== Exercise inputs ==

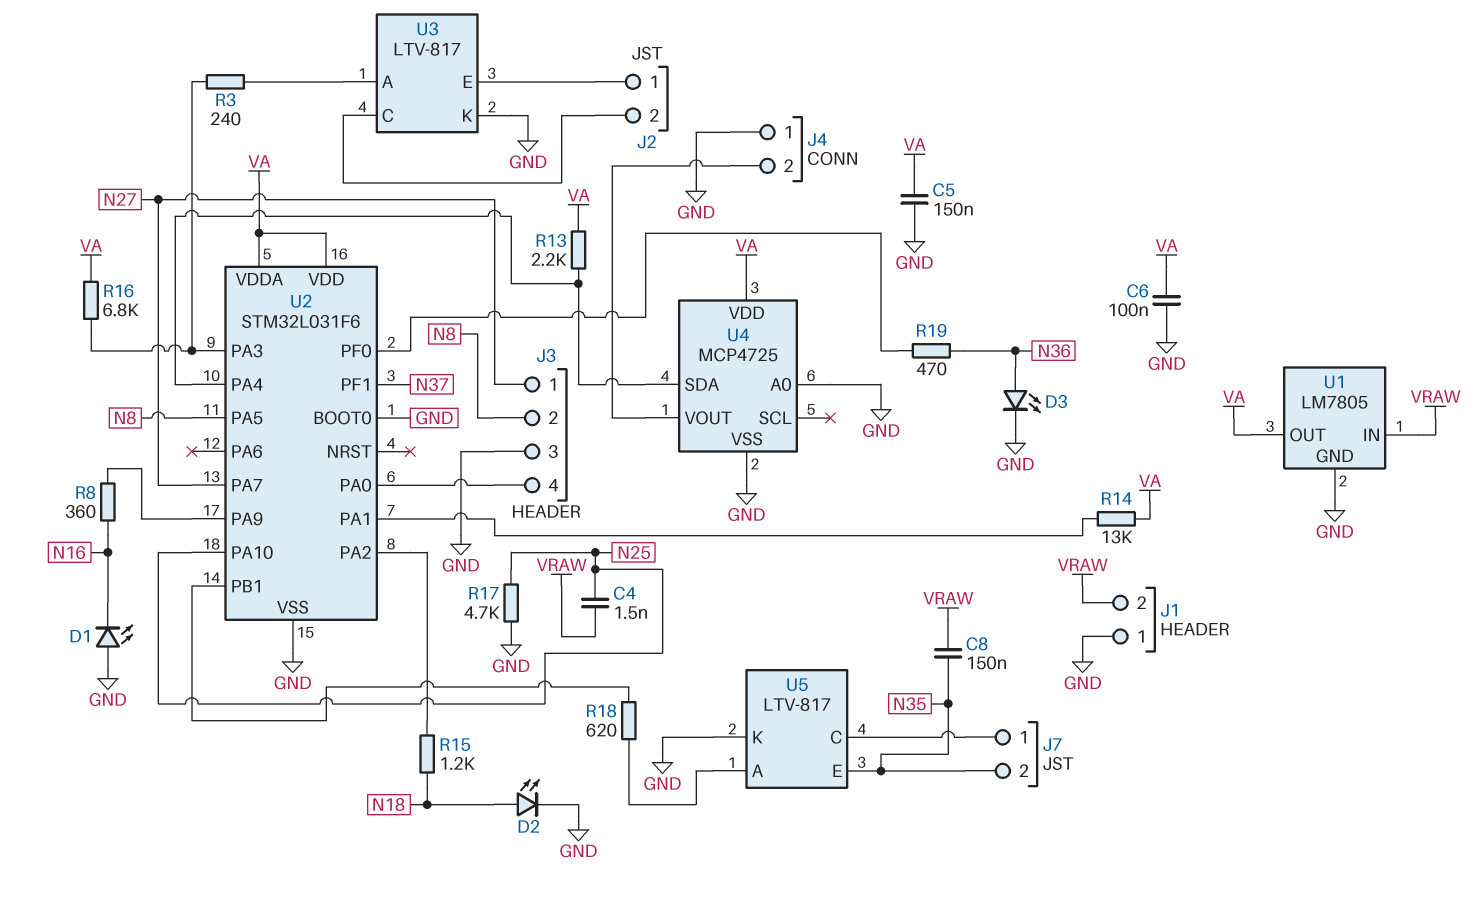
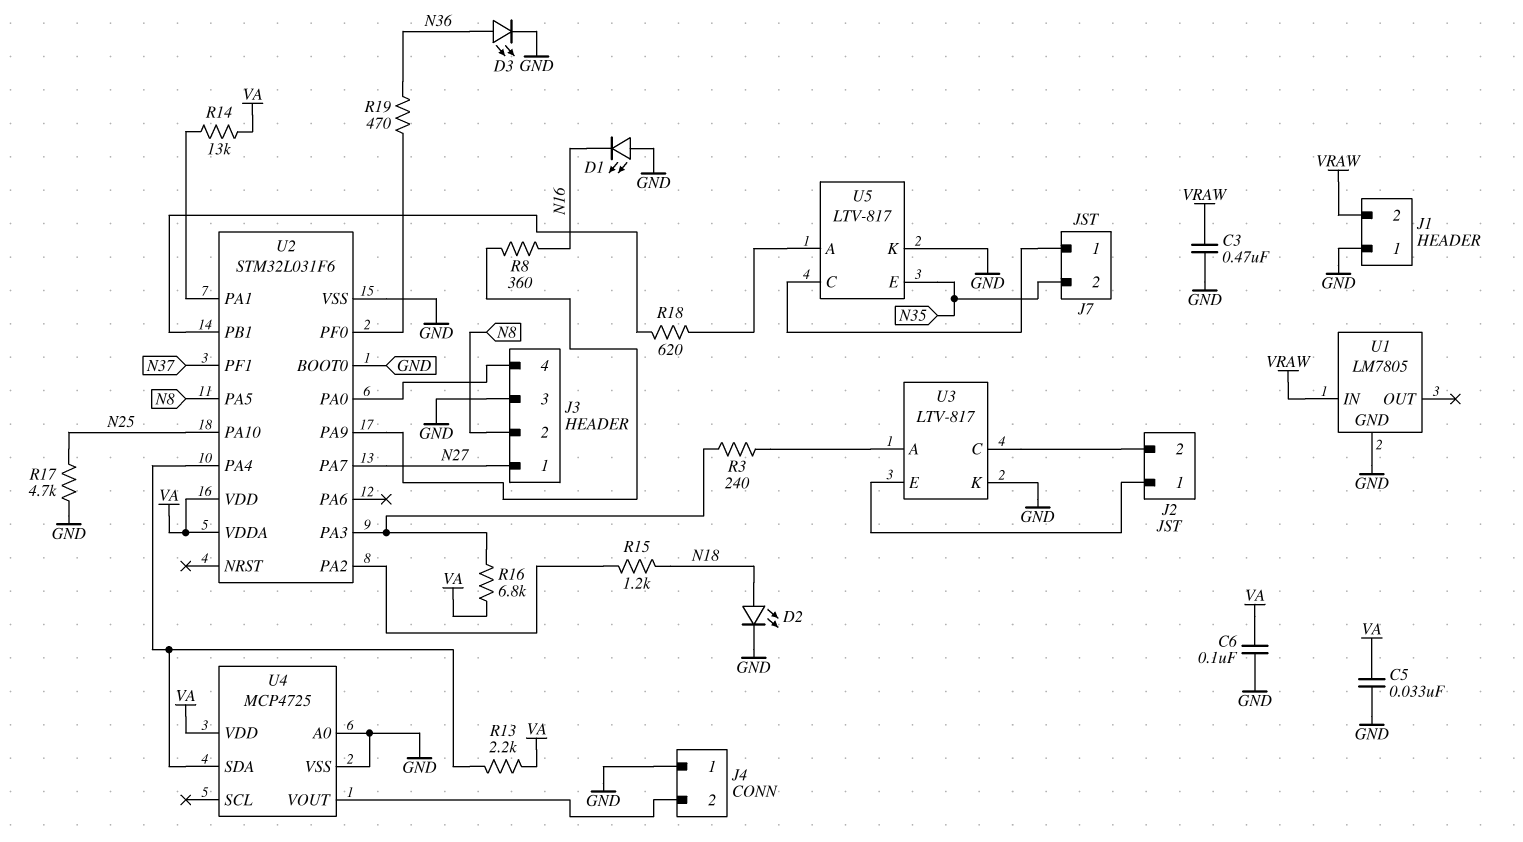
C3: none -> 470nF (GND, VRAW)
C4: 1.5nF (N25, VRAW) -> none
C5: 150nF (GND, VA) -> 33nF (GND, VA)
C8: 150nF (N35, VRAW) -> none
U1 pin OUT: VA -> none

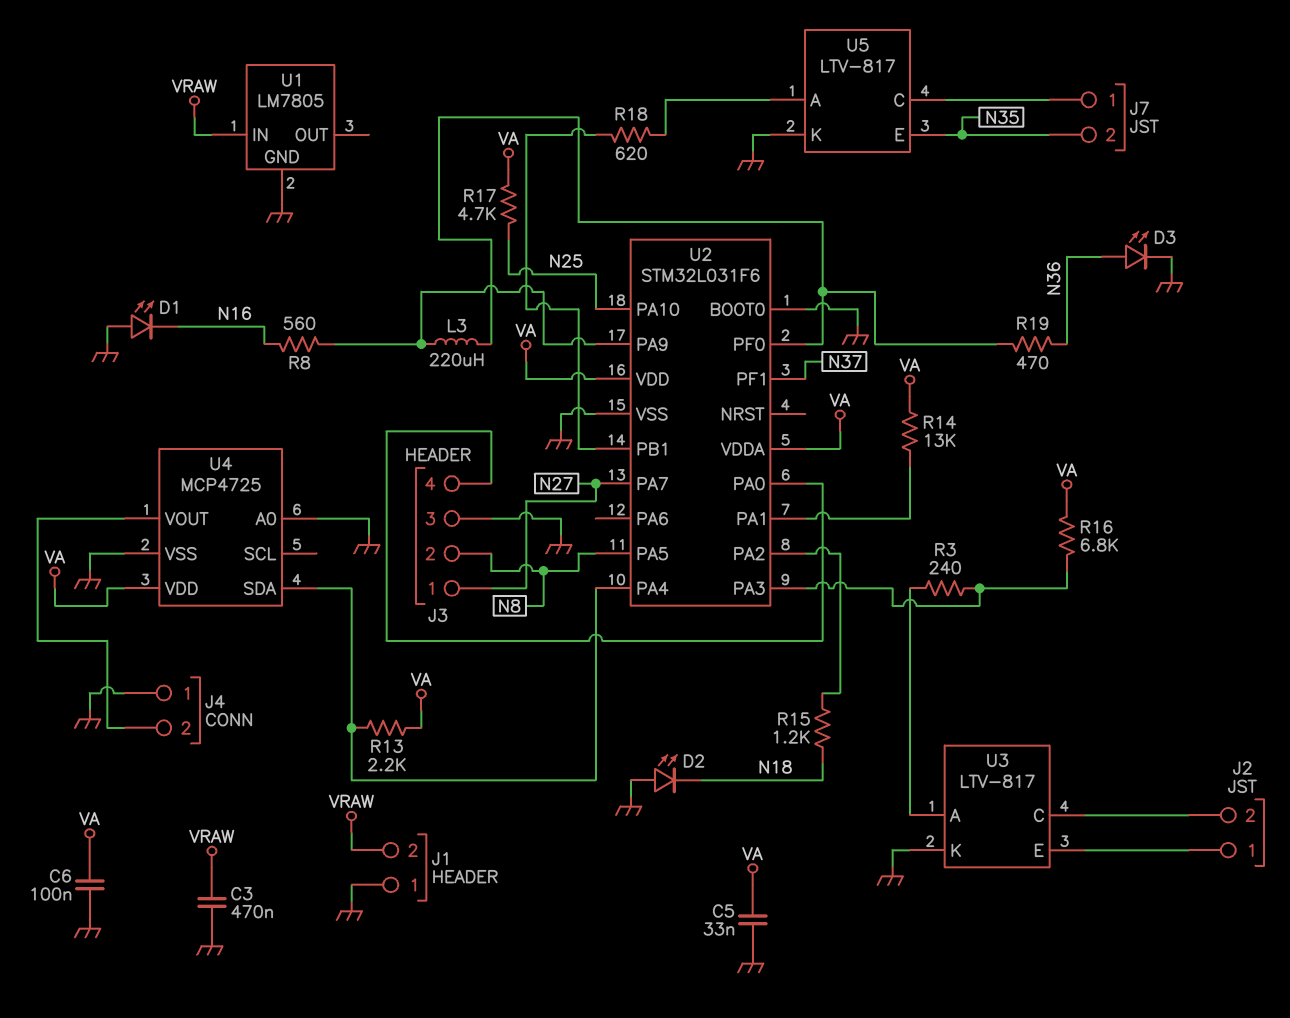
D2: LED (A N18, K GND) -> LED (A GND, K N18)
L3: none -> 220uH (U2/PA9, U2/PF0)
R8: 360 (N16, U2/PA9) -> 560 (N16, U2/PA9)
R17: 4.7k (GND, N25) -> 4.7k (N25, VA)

===

→ Your objective
Each record above must be retyped exactly as given, with the images excluded.

→ Response below
C3: none -> 470nF (GND, VRAW)
C4: 1.5nF (N25, VRAW) -> none
C5: 150nF (GND, VA) -> 33nF (GND, VA)
C8: 150nF (N35, VRAW) -> none
U1 pin OUT: VA -> none

D2: LED (A N18, K GND) -> LED (A GND, K N18)
L3: none -> 220uH (U2/PA9, U2/PF0)
R8: 360 (N16, U2/PA9) -> 560 (N16, U2/PA9)
R17: 4.7k (GND, N25) -> 4.7k (N25, VA)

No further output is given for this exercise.